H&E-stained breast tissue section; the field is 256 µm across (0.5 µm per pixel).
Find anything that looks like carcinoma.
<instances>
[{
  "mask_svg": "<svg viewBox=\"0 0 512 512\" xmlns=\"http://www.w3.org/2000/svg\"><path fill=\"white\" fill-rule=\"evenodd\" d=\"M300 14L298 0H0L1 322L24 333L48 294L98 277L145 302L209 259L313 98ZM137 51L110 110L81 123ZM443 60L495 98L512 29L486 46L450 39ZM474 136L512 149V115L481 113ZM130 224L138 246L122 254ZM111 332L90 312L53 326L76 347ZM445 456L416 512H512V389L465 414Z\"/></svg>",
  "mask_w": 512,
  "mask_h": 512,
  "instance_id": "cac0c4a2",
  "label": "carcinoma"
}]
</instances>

_STATED TASK_:
Hand back the material above in full, exactly as written.

_RESULT FOR THIS EXERCISE_:
H&E-stained breast tissue section; the field is 256 µm across (0.5 µm per pixel).
Find anything that looks like carcinoma.
<instances>
[{
  "mask_svg": "<svg viewBox=\"0 0 512 512\" xmlns=\"http://www.w3.org/2000/svg\"><path fill=\"white\" fill-rule=\"evenodd\" d=\"M300 14L298 0H0L1 322L24 333L48 294L98 277L145 302L209 259L313 98ZM137 51L110 110L81 123ZM443 60L495 98L512 29L486 46L450 39ZM474 136L512 149V115L481 113ZM130 224L138 246L122 254ZM111 332L90 312L53 326L76 347ZM445 456L416 512H512V389L465 414Z\"/></svg>",
  "mask_w": 512,
  "mask_h": 512,
  "instance_id": "cac0c4a2",
  "label": "carcinoma"
}]
</instances>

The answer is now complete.